• **Task instructions**: Please return every line from the entries that has the string "degrees" in it.

• **Data shown**:
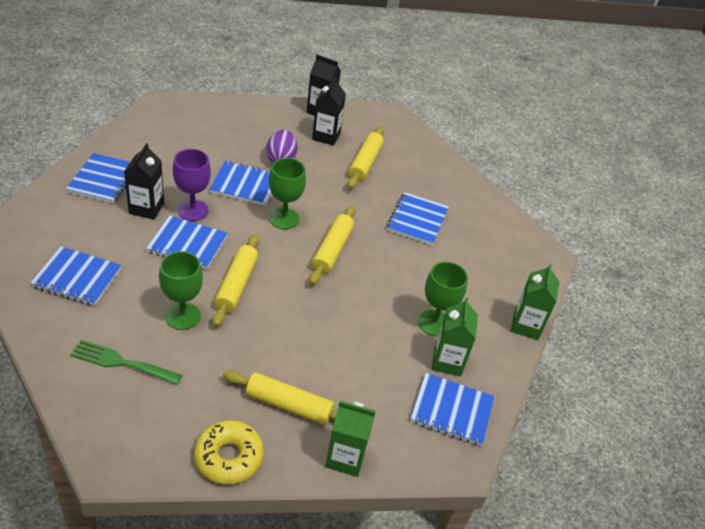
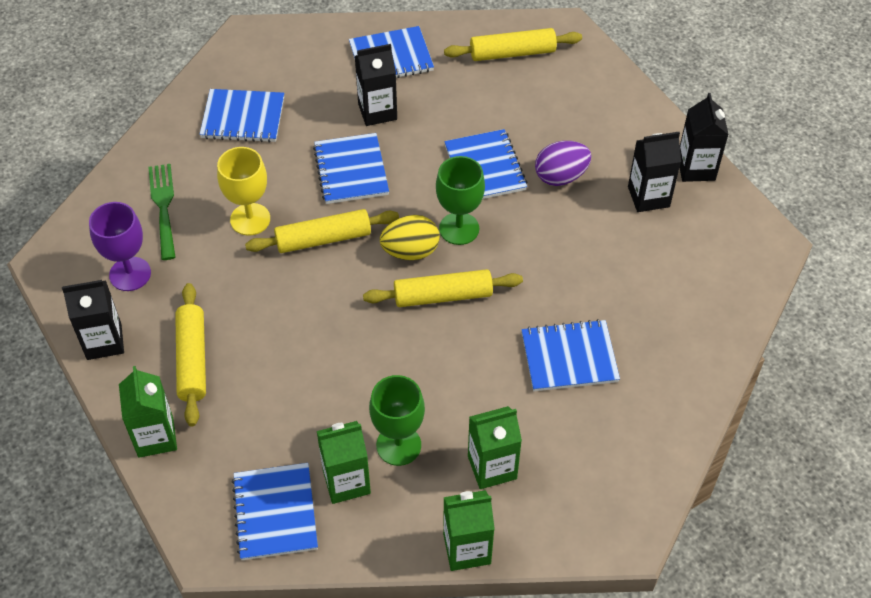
camera: 70 degrees right, 10 degrees up
(77, 278) = (243, 118): blue notebook -> blue notebook turned 75 degrees counterclockwise
(183, 316) = (250, 219): green goblet -> yellow goblet
(193, 210) = (405, 147): purple goblet -> purple goblet (130, 274)
(229, 457) = (104, 341): yellow donut -> black carton
(284, 248) = (410, 251): none -> yellow egg
(365, 163) = (632, 258): yellow rolling pin -> yellow rolling pin (512, 53)
(475, 288) = (492, 467): none -> green carton

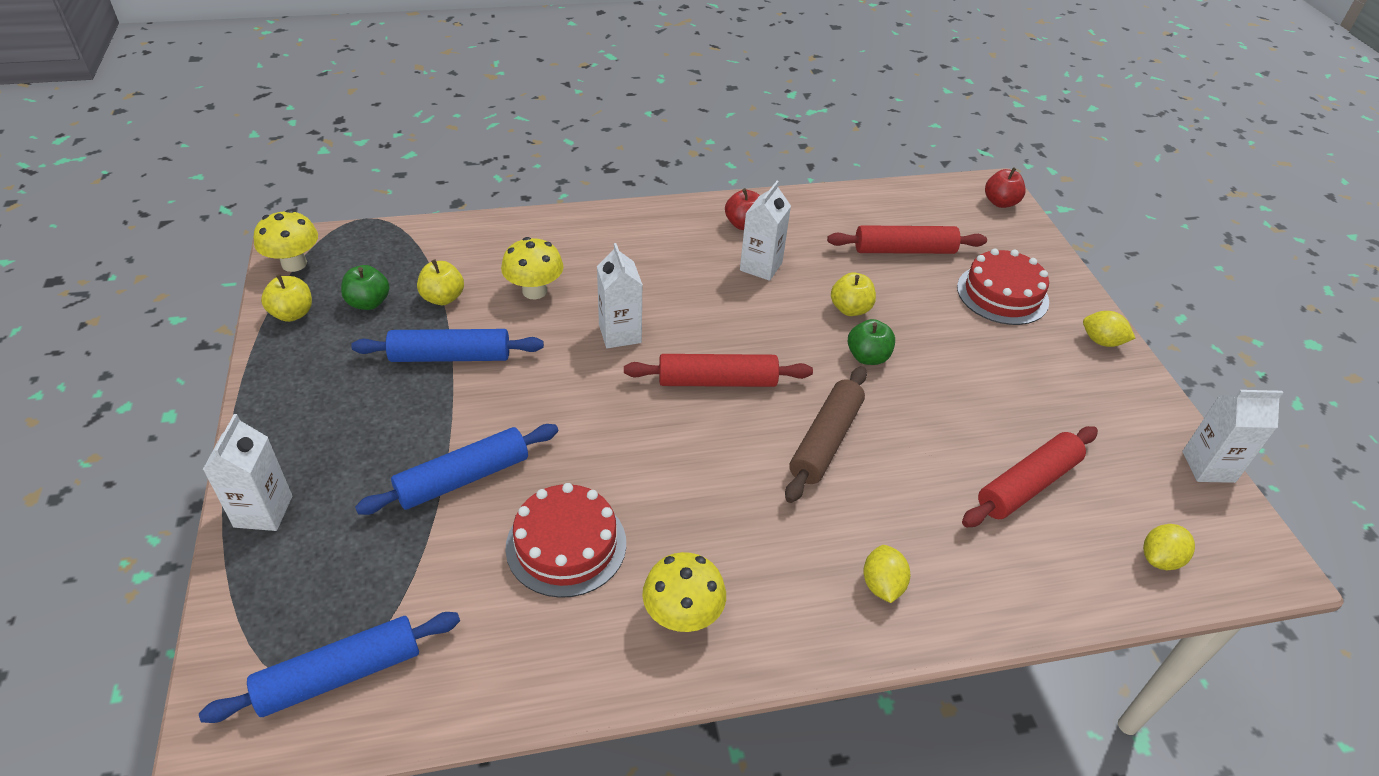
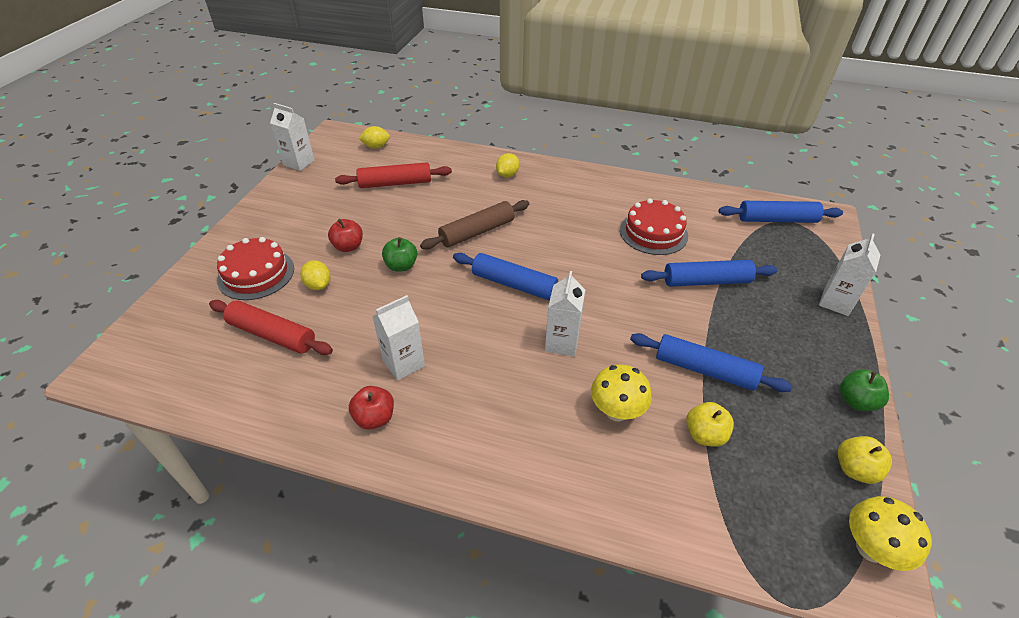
camera: 150 degrees left, 0 degrees up
(368, 303) = (778, 456): green apple -> green apple (856, 401)
(682, 616) = (607, 192): yellow mushroom -> none
(717, 381) = (514, 284): red rolling pin -> blue rolling pin
(850, 309) = (374, 301): yellow apple -> none
(1000, 202) = (124, 351): red apple -> red apple (348, 247)
(1101, 341) = (247, 225): yellow lemon -> yellow lemon (318, 285)

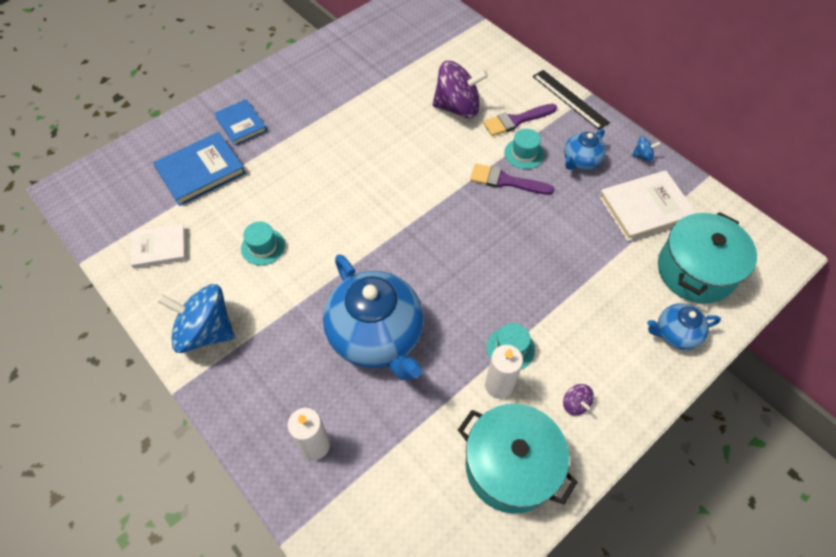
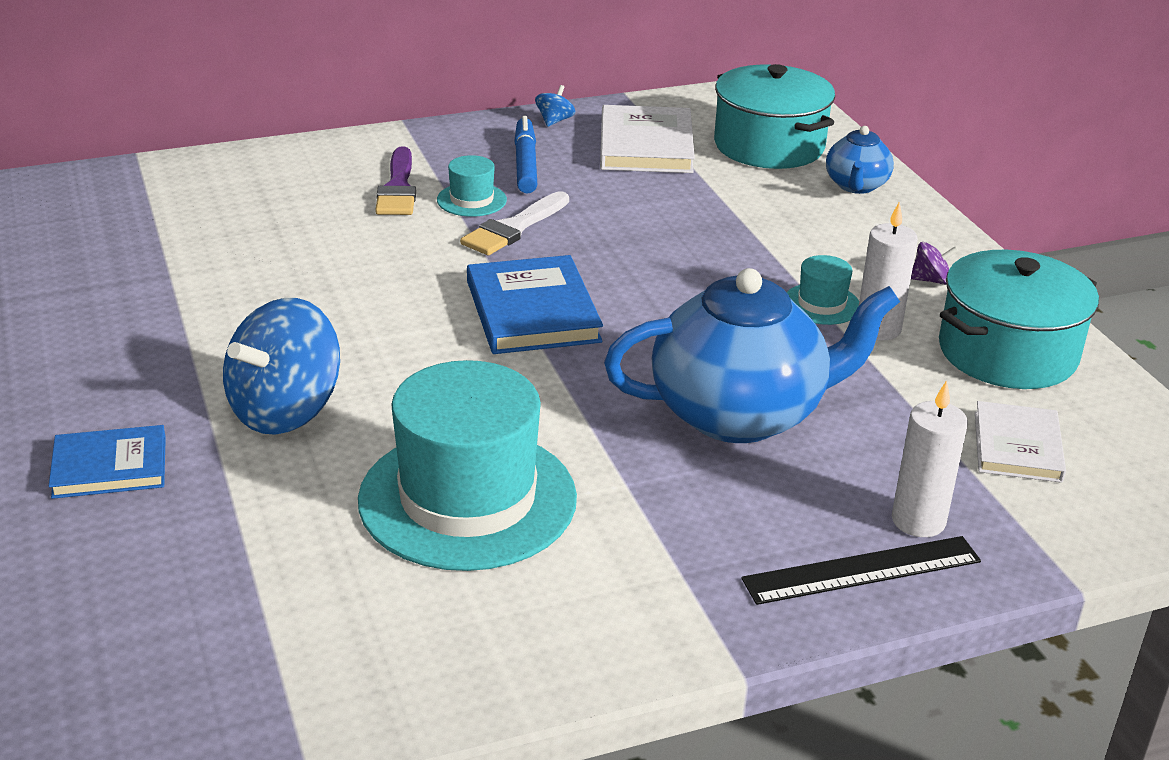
camera: 70 degrees left, 25 degrees down
(160, 247) = (366, 643): white book -> white book (1017, 447)
(201, 171) = (194, 547): blue book -> blue book (532, 311)
(206, 331) = (625, 608): blue spinning top -> blue spinning top (285, 410)
(263, 247) = (467, 499): turquoise hat -> turquoise hat, size x2.33
(457, 107) = (318, 227): purple spinning top -> none
(506, 181) = (514, 228): purple brush -> white brush
(570, 99) = (396, 137): black ruler -> black ruler (862, 570)
(580, 161) = (526, 164): blue teapot -> blue marker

• **The answer**:
camera: 70 degrees right, 10 degrees up
(77, 278) = (243, 118): blue notebook -> blue notebook turned 75 degrees counterclockwise
camera: 150 degrees left, 0 degrees up
camera: 70 degrees left, 25 degrees down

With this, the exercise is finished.